# [SUPPLIED MATERIAL]
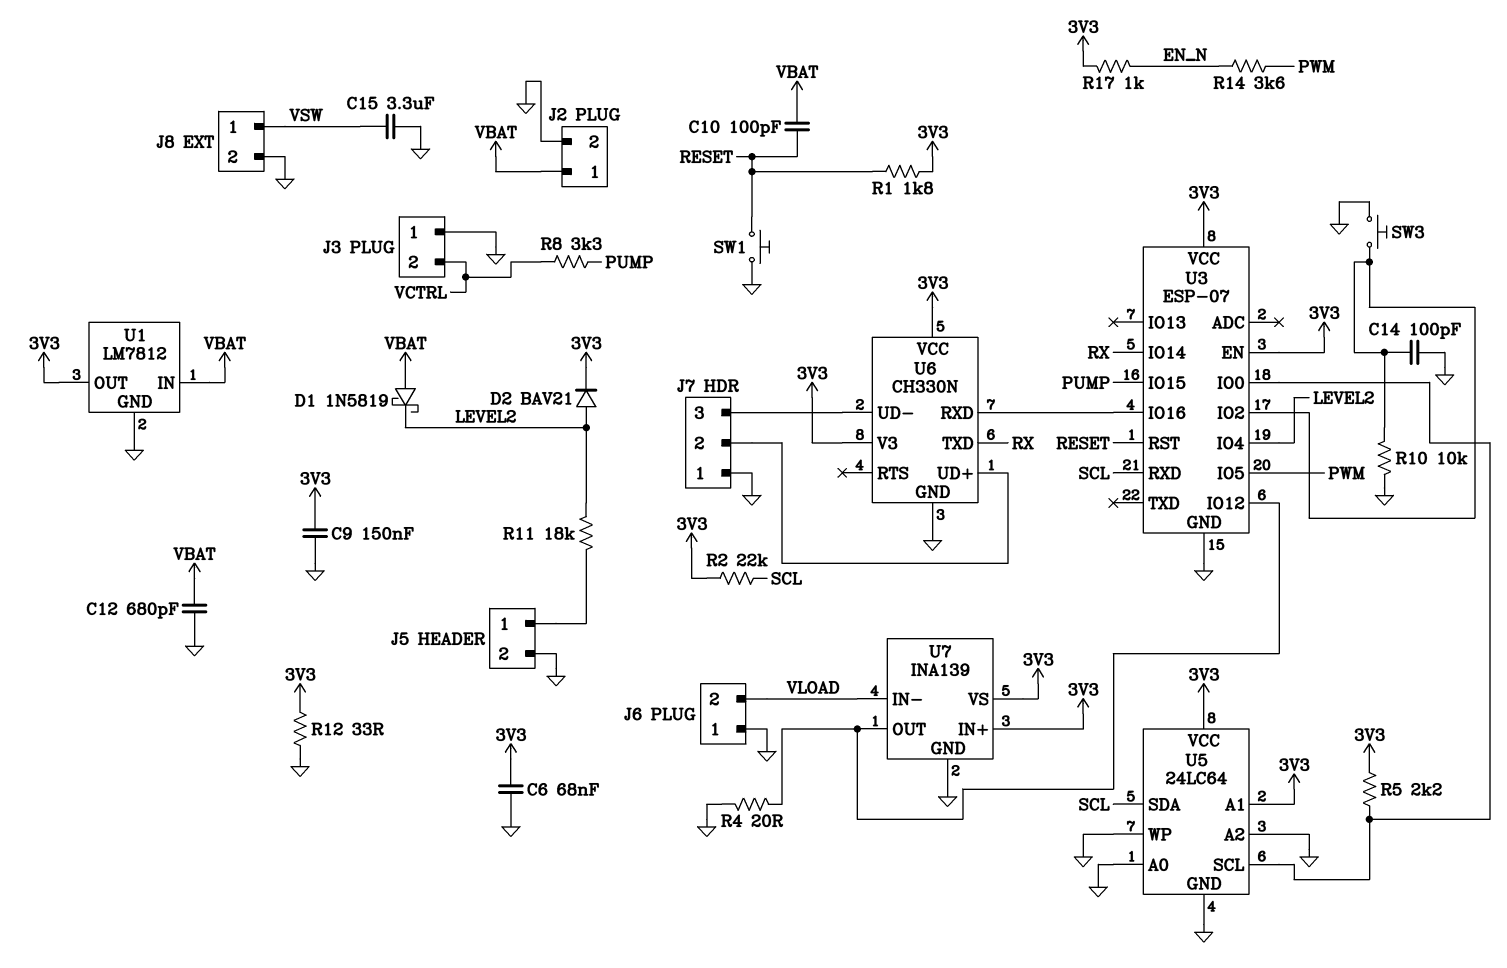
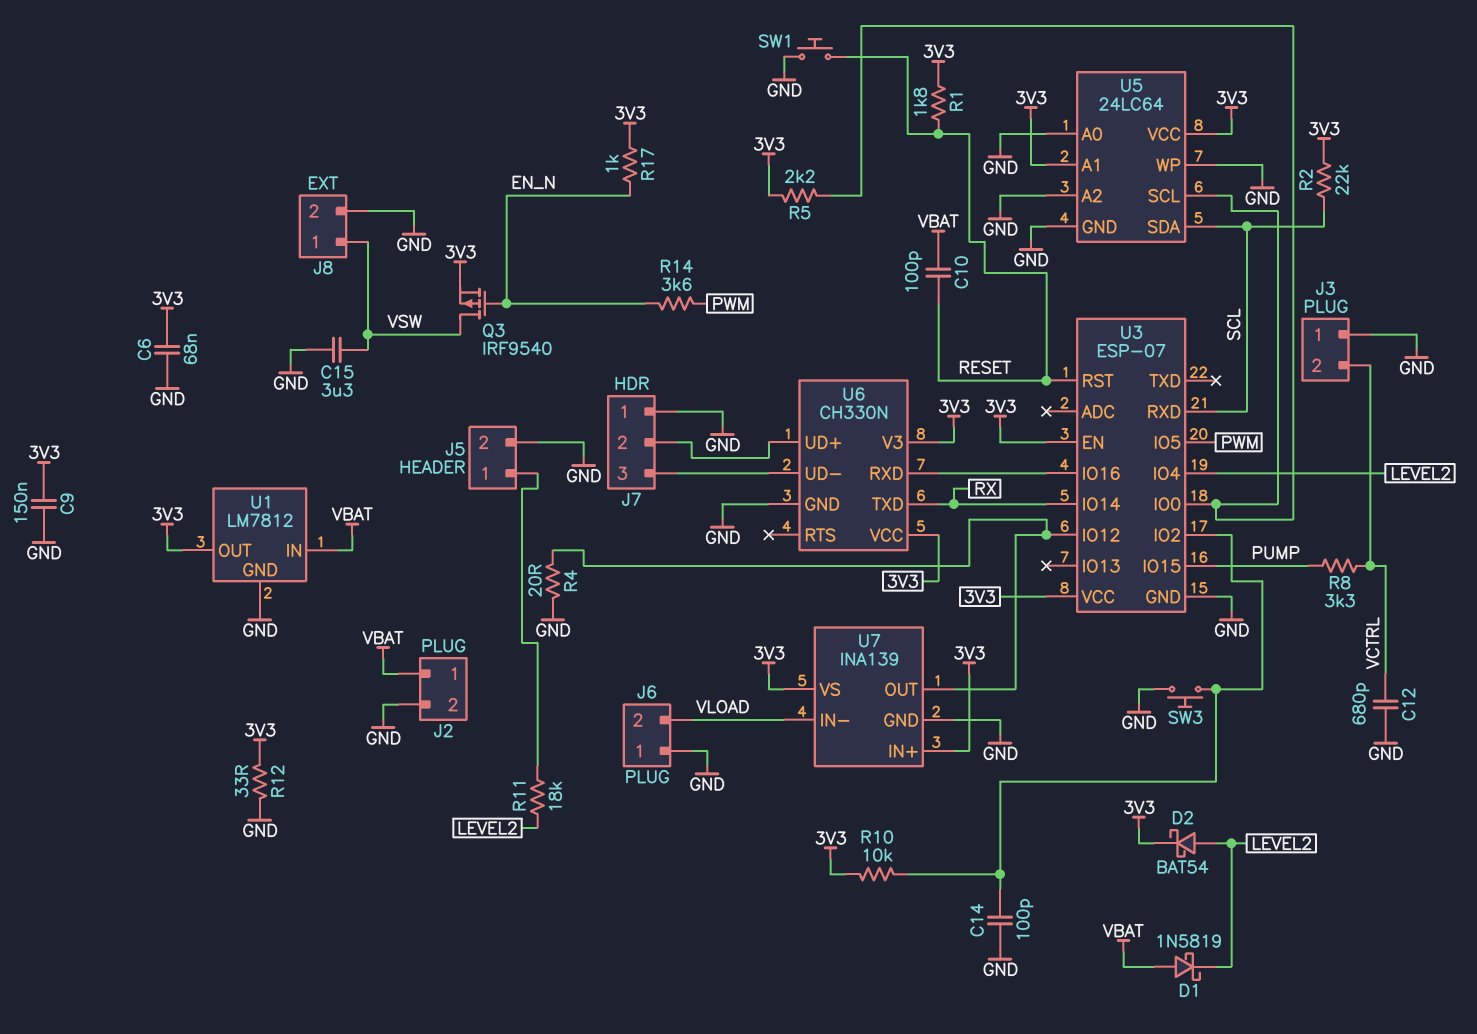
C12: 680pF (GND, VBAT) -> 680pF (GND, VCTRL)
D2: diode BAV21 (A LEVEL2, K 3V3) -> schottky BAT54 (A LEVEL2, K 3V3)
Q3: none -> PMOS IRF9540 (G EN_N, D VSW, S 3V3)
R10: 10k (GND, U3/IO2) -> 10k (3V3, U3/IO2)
--
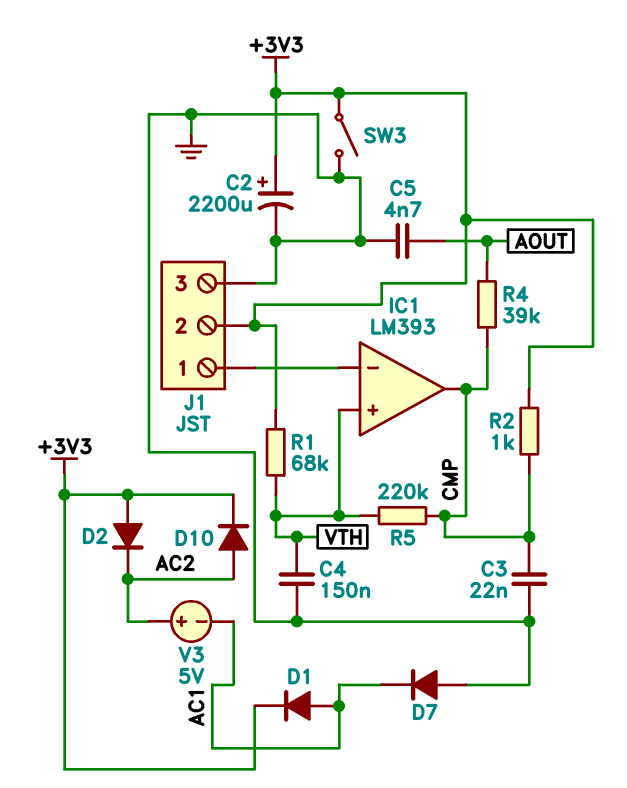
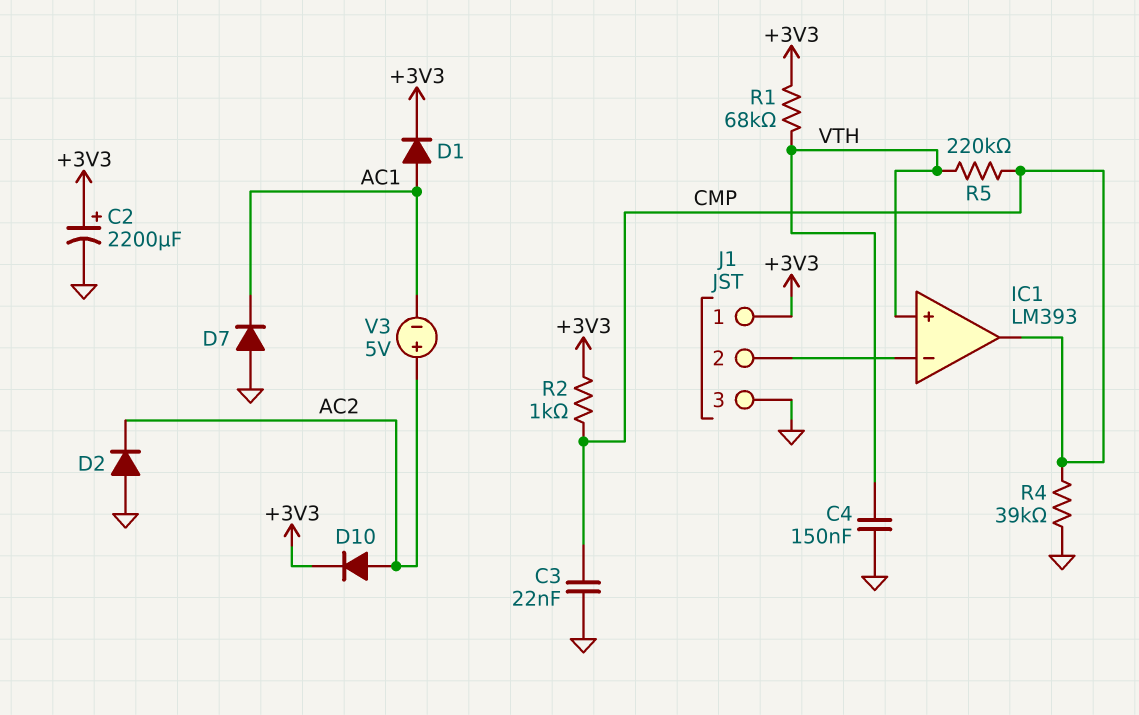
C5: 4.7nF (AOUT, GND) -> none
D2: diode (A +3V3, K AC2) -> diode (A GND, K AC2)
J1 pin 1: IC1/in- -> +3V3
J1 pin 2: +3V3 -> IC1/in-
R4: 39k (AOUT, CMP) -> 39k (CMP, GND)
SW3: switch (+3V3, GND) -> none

# [EXERCISE]
The required output is the stretch of entries above from the line containing "C5: 4.7nF (AOUT, GND) -> none" through the line containing "SW3: switch (+3V3, GND) -> none", reproduced exactly.

# [TASK ANSWER]
C5: 4.7nF (AOUT, GND) -> none
D2: diode (A +3V3, K AC2) -> diode (A GND, K AC2)
J1 pin 1: IC1/in- -> +3V3
J1 pin 2: +3V3 -> IC1/in-
R4: 39k (AOUT, CMP) -> 39k (CMP, GND)
SW3: switch (+3V3, GND) -> none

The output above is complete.